=== PROMPT ===
Repeat the records word for word, excluding any picture.

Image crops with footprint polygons
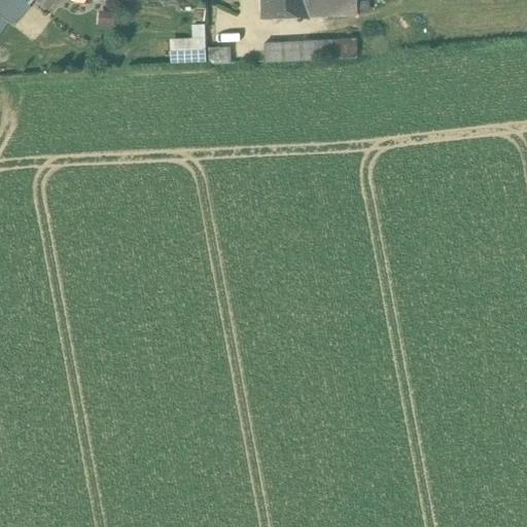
[(30,5),(23,0),(1,0),(0,2),(0,16),(12,27),(30,5)]
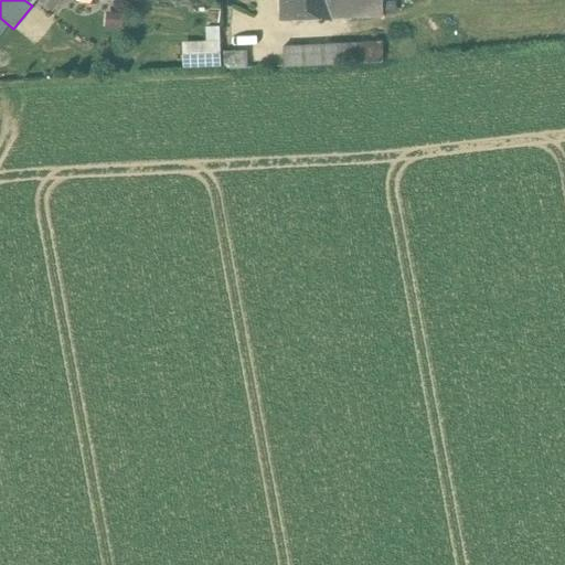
[(330,0),(281,0),(283,19),(331,18),(330,0)]
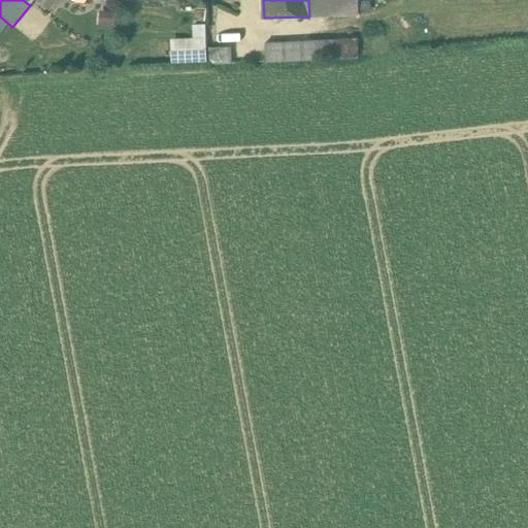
[(358,15),(357,0),(308,0),(309,17),(358,15)]
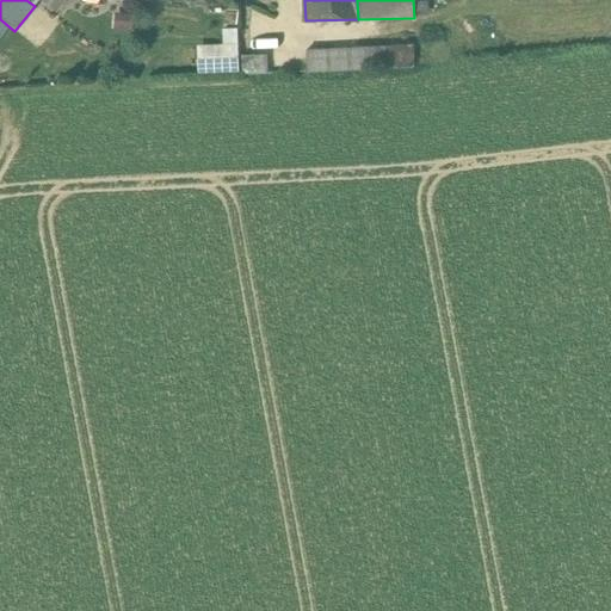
[(414,45),(307,51),(307,73),(414,67),(414,45)]
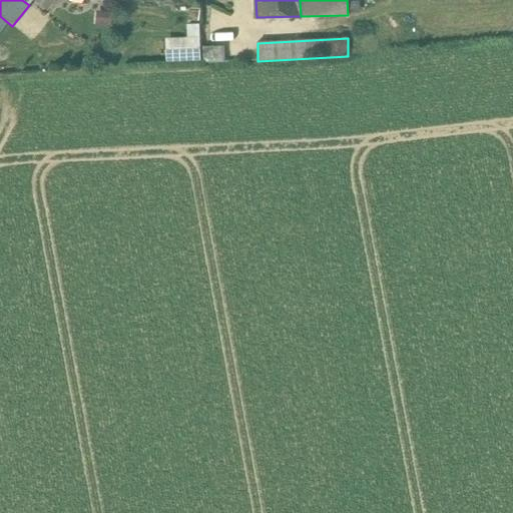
[(202,46),(202,59),(224,60),(225,46),(202,46)]
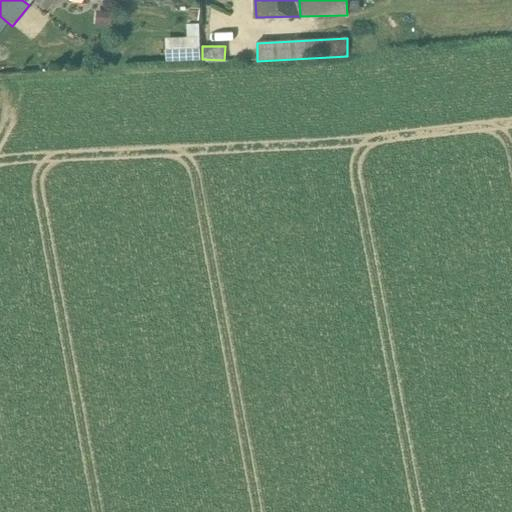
[(201,61),(200,49),(181,49),(182,61),(201,61)]
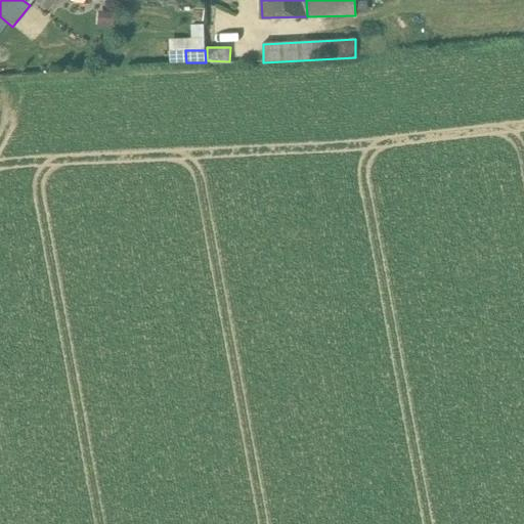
All buildings are outlined.
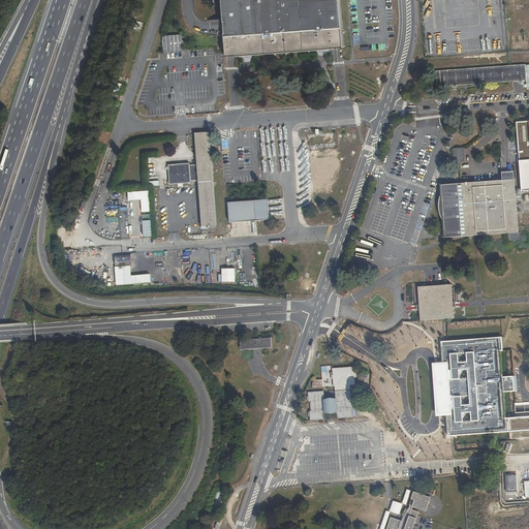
[(343,48),(339,0),(219,0),(224,57),(343,48)]
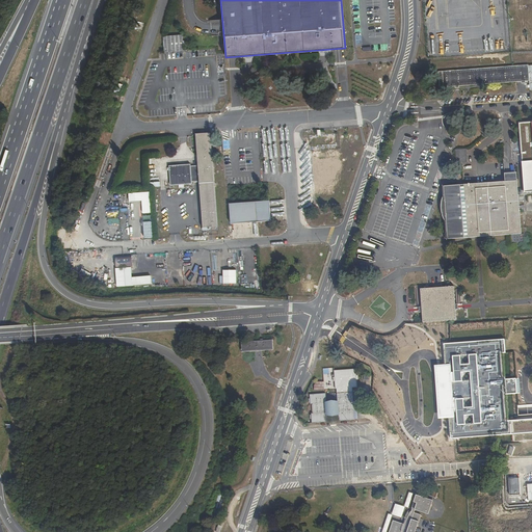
[(162,35),(163,51),(182,50),(181,34),(162,35)]
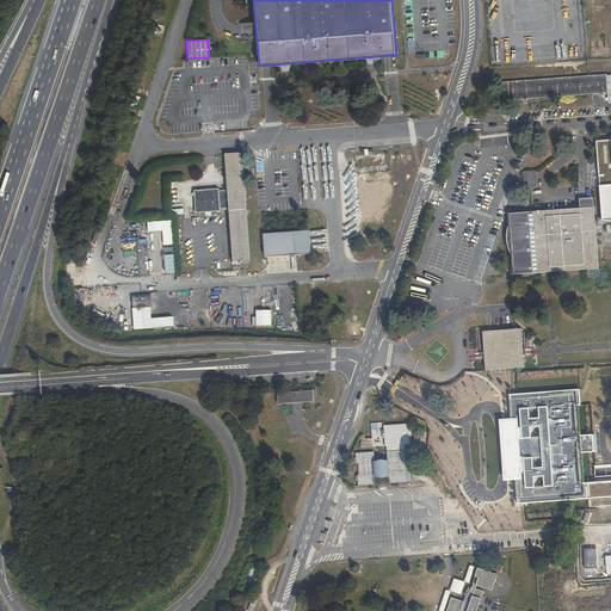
[(605,75),(504,84),(505,102),(606,93),(605,75)]
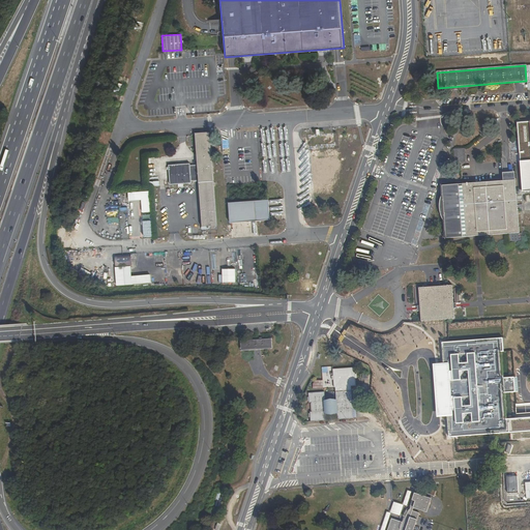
[(529,121),(518,123),(522,192),(529,190),(529,121)]
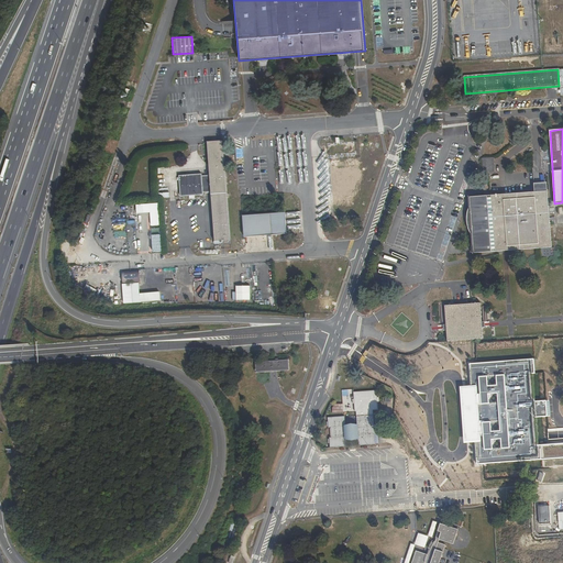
[(224,192),(221,140),(205,141),(207,176),(209,194),(224,192)]
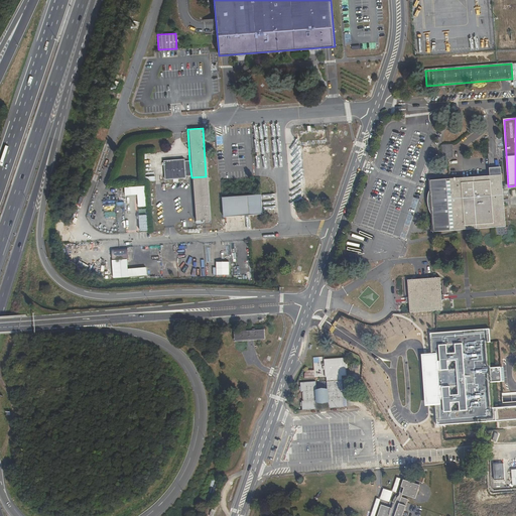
[(292,149),(294,169),(311,158),(292,149)]
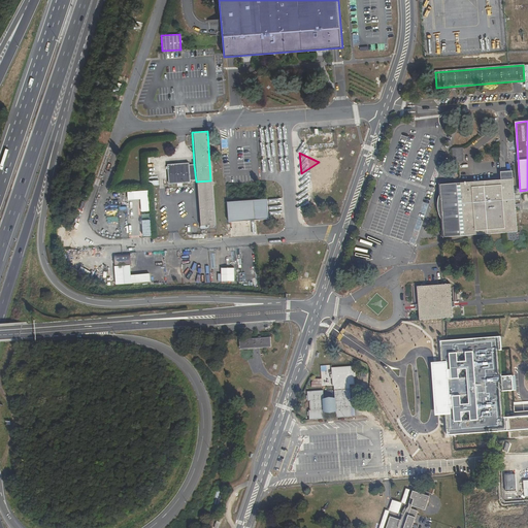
[(187,165),(166,166),(167,184),(188,183),(188,182),(196,180),(194,165),(187,166),(187,165)]
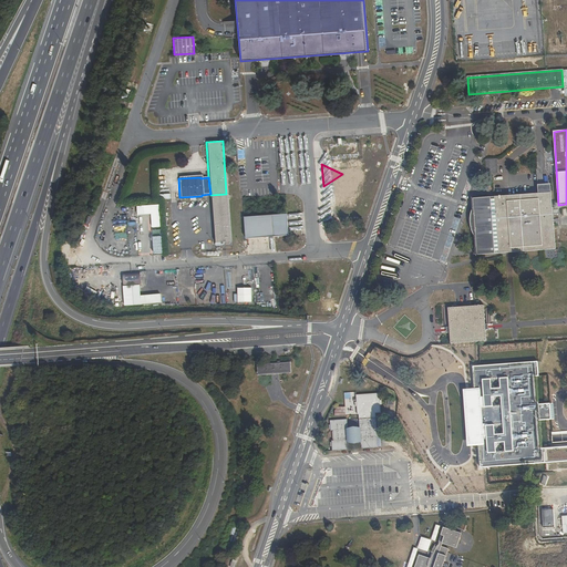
[(552,194),(473,199),(477,256),(508,254),(555,251),(552,194)]
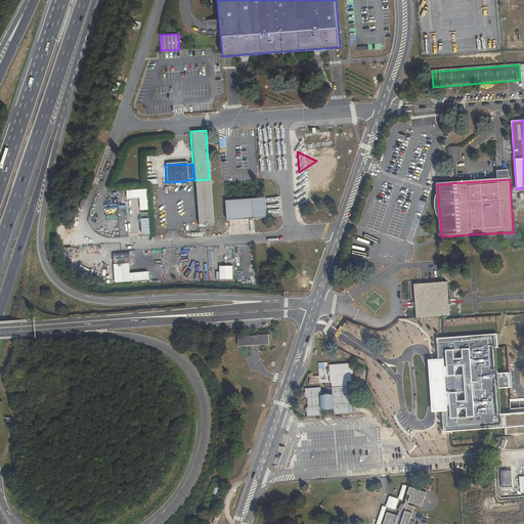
[(265,200),(226,202),(228,221),(266,219),(265,200)]
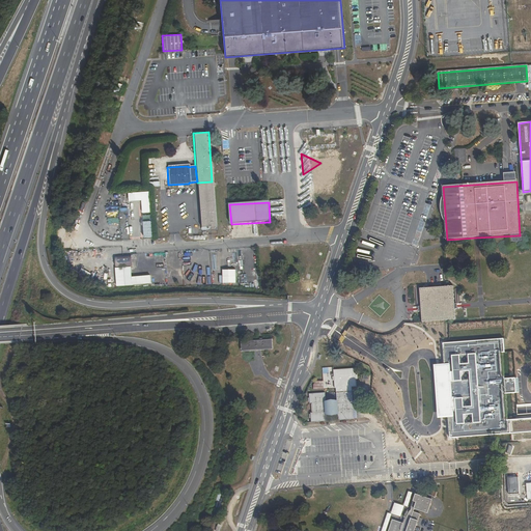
[(453,288),(420,290),(421,309),(422,322),(455,319),(454,307),(454,306),(453,288)]
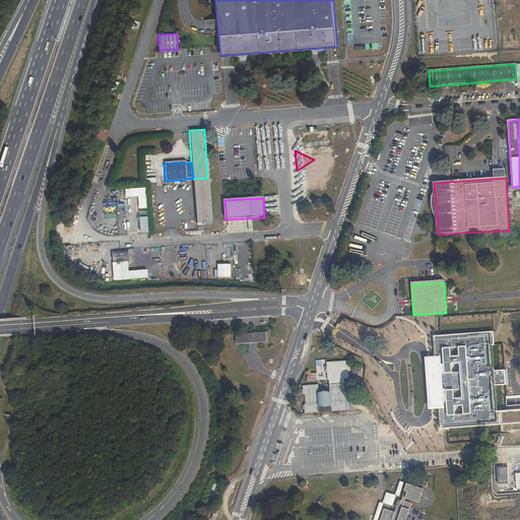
[(444,408),(439,409),(441,430),(519,423),(519,408),(496,410),(494,386),(493,371),(491,344),(494,344),(493,331),(434,335),(436,356),(441,355),(444,408)]
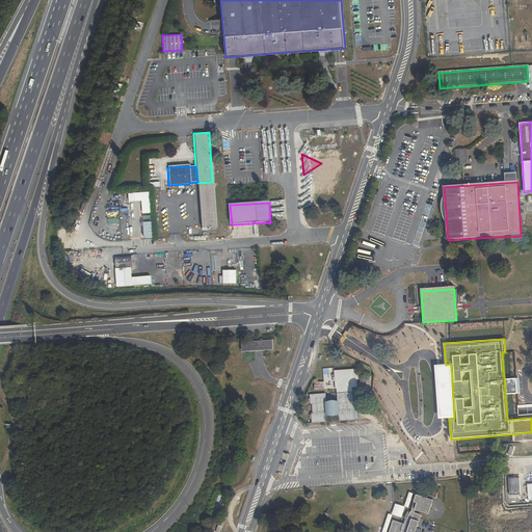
[(241,342),(242,351),(272,349),(271,340),(241,342)]
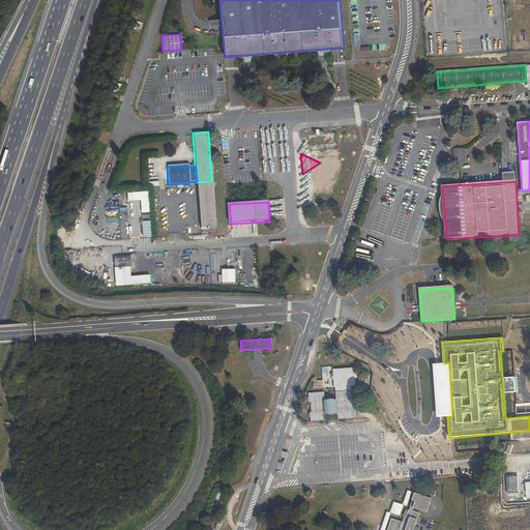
[(433,364),(437,417),(447,417),(452,416),(449,362),(444,363),(433,364)]
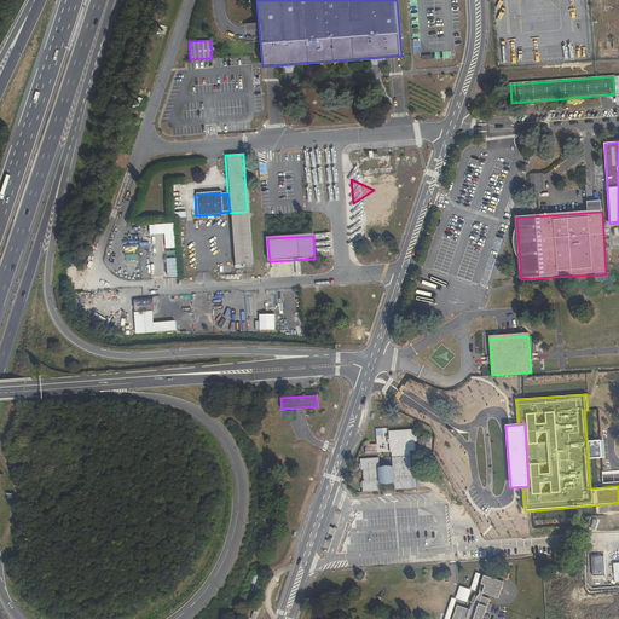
[(362,481),(363,492),(381,491),(381,482),(394,482),(394,490),(412,489),(412,476),(414,476),(412,467),(411,467),(410,451),(416,451),(415,443),(417,441),(416,437),(415,437),(415,429),(388,431),(389,439),(388,439),(388,444),(389,444),(391,452),(392,452),(393,468),(380,469),(379,458),(360,460),(362,470),(364,470),(364,481),(362,481)]
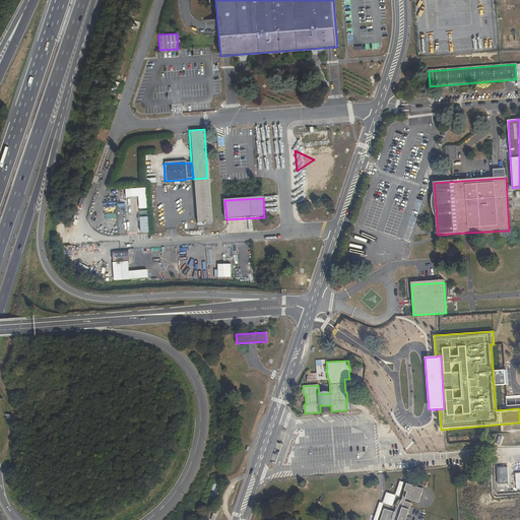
[(505,370),(493,371),(494,386),(506,385),(505,370)]
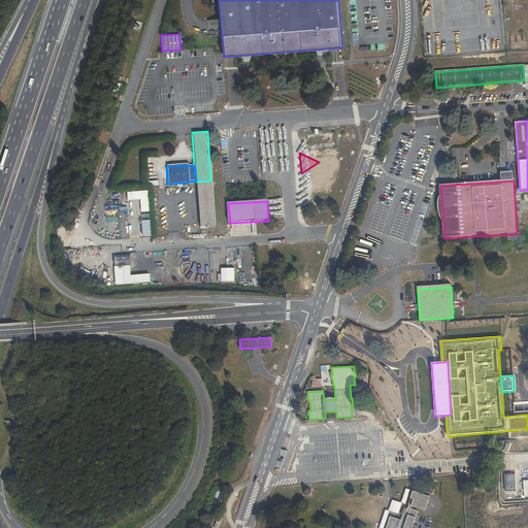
[(410,491),(406,490),(401,503),(402,504),(405,505),(410,491)]
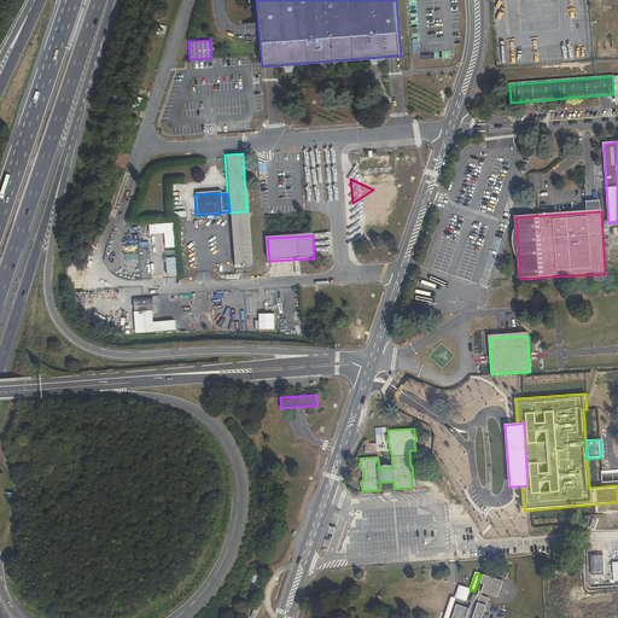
[(483,617),(490,598),(497,600),(502,583),(483,577),(472,610),(458,606),(453,617),(483,617)]
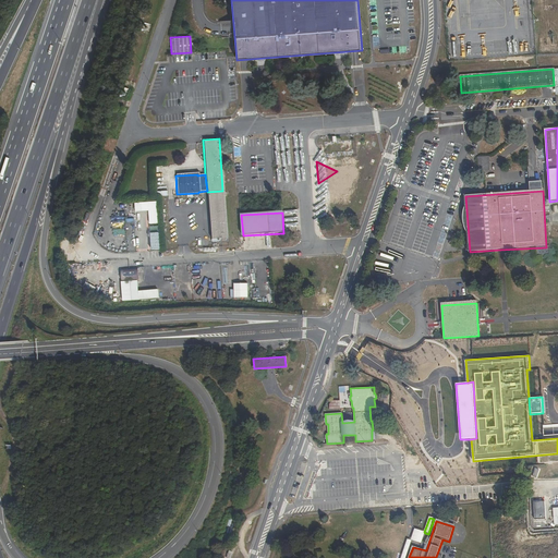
[(425,533),(424,532),(415,530),(411,542),(412,542),(422,545),(425,533)]
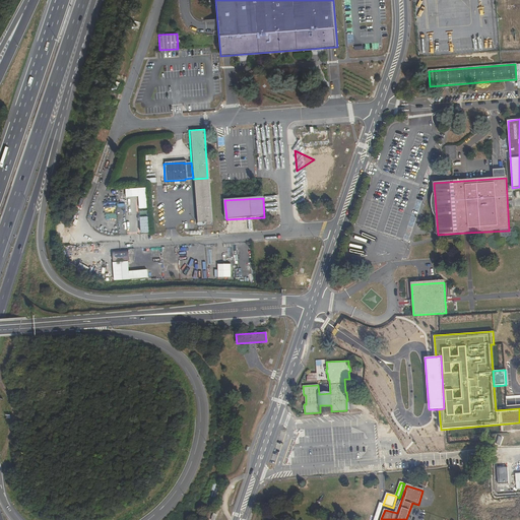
[(378,519),(384,505),(383,505),(380,503),(374,519),(378,519)]
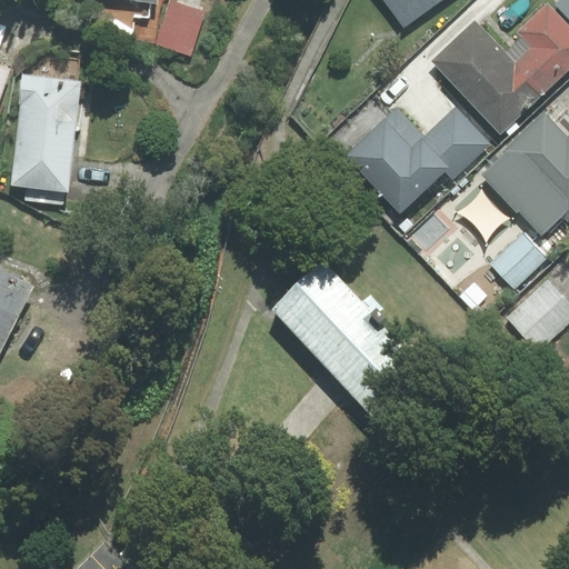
[(379,0),(403,30),(441,0),(379,0)]
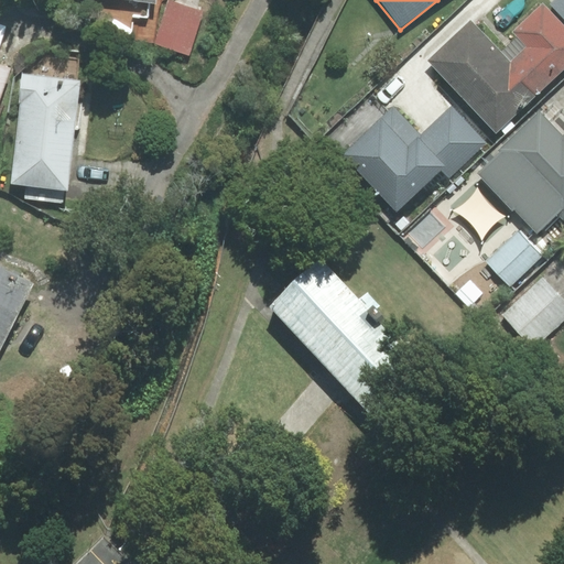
[(192,56),(205,12),(170,2),(158,46),(192,56)]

=== ANSWER TO THIS EXERCISE ===
[(30,5),(23,0),(1,0),(0,2),(0,16),(12,27),(30,5)]
[(330,0),(281,0),(283,19),(331,18),(330,0)]
[(358,15),(357,0),(308,0),(309,17),(358,15)]
[(414,45),(307,51),(307,73),(414,67),(414,45)]
[(202,46),(202,59),(224,60),(225,46),(202,46)]
[(201,61),(200,49),(181,49),(182,61),(201,61)]
All buildings are outlined.
[(343,48),(339,0),(219,0),(224,57),(343,48)]
[(162,35),(163,51),(182,50),(181,34),(162,35)]
[(605,75),(504,84),(505,102),(606,93),(605,75)]
[(529,121),(518,123),(522,192),(529,190),(529,121)]
[(224,192),(221,140),(205,141),(207,176),(209,194),(224,192)]
[(292,149),(294,169),(311,158),(292,149)]
[(187,165),(166,166),(167,184),(188,183),(188,182),(196,180),(194,165),(187,166),(187,165)]
[(552,194),(473,199),(477,256),(508,254),(555,251),(552,194)]
[(265,200),(226,202),(228,221),(266,219),(265,200)]
[(453,288),(420,290),(421,309),(422,322),(455,319),(454,307),(454,306),(453,288)]
[(444,408),(439,409),(441,430),(519,423),(519,408),(496,410),(494,386),(493,371),(491,344),(494,344),(493,331),(434,335),(436,356),(441,355),(444,408)]
[(241,342),(242,351),(272,349),(271,340),(241,342)]
[(433,364),(437,417),(447,417),(452,416),(449,362),(444,363),(433,364)]
[(362,481),(363,492),(381,491),(381,482),(394,482),(394,490),(412,489),(412,476),(414,476),(412,467),(411,467),(410,451),(416,451),(415,443),(417,441),(416,437),(415,437),(415,429),(388,431),(389,439),(388,439),(388,444),(389,444),(391,452),(392,452),(393,468),(380,469),(379,458),(360,460),(362,470),(364,470),(364,481),(362,481)]
[(505,370),(493,371),(494,386),(506,385),(505,370)]
[(410,491),(406,490),(401,503),(402,504),(405,505),(410,491)]
[(483,617),(490,598),(497,600),(502,583),(483,577),(472,610),(458,606),(453,617),(483,617)]
[(425,533),(424,532),(415,530),(411,542),(412,542),(422,545),(425,533)]
[(378,519),(384,505),(383,505),(380,503),(374,519),(378,519)]
[(379,0),(403,30),(441,0),(379,0)]
[(192,56),(205,12),(170,2),(158,46),(192,56)]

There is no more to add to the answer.